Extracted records
- Opening Delimiter -

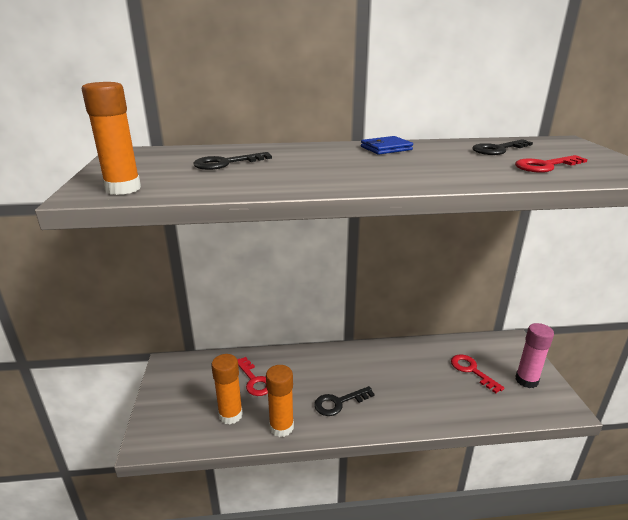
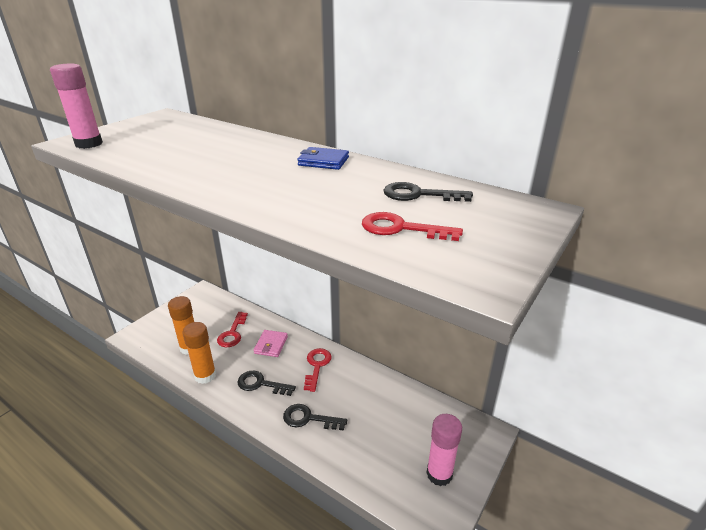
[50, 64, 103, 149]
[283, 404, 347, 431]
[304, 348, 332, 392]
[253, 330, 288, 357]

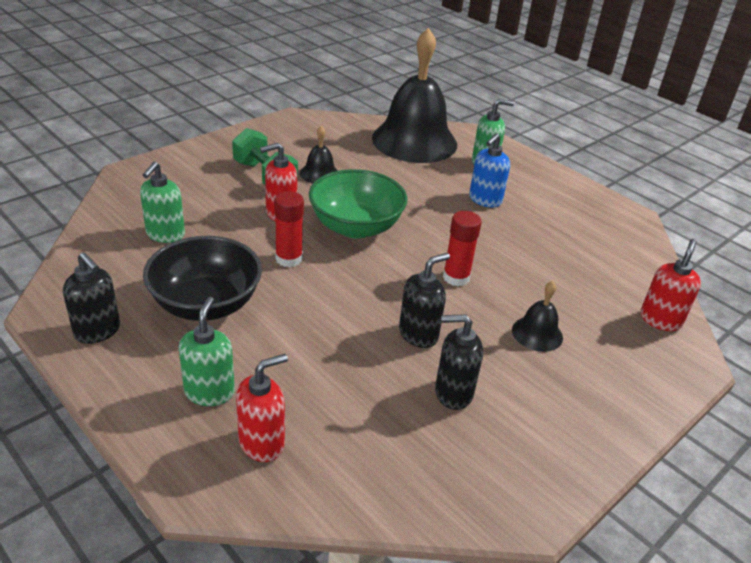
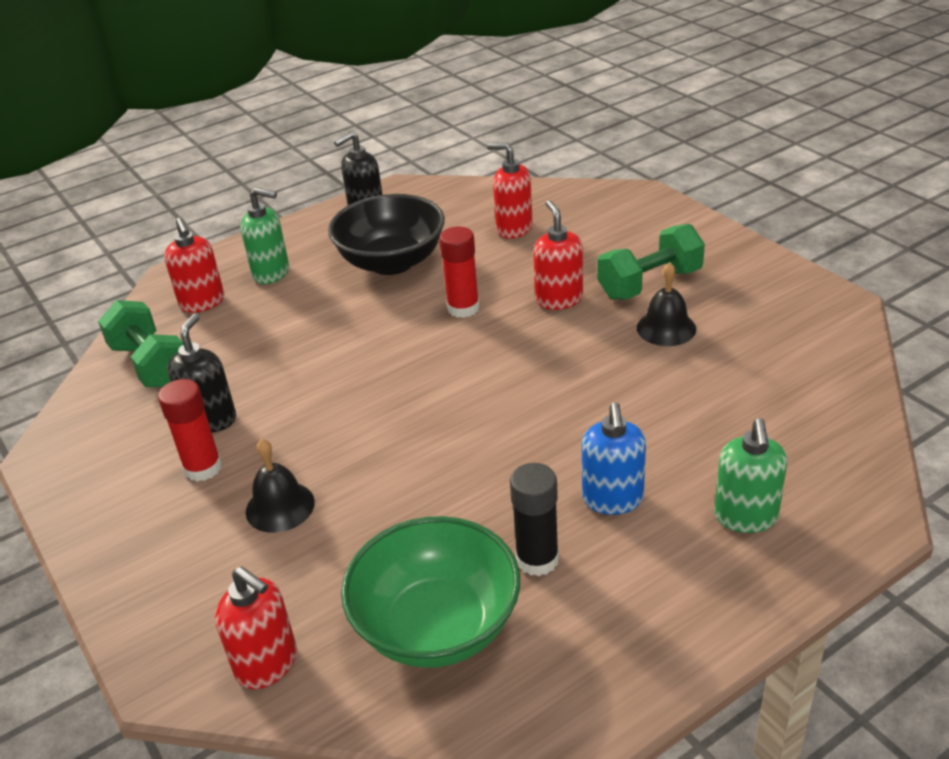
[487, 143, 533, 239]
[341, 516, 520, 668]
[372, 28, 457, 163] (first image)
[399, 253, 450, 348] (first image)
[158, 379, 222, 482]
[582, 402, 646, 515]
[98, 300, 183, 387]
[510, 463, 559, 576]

- Closing Delimiter -

WORK ORDER: Leave out the pictures, and retype exactly the lines from the one containing "[304, 348, 332, 392]" through the final line of the data.

FINAL ANSWER:
[304, 348, 332, 392]
[253, 330, 288, 357]

[487, 143, 533, 239]
[341, 516, 520, 668]
[372, 28, 457, 163] (first image)
[399, 253, 450, 348] (first image)
[158, 379, 222, 482]
[582, 402, 646, 515]
[98, 300, 183, 387]
[510, 463, 559, 576]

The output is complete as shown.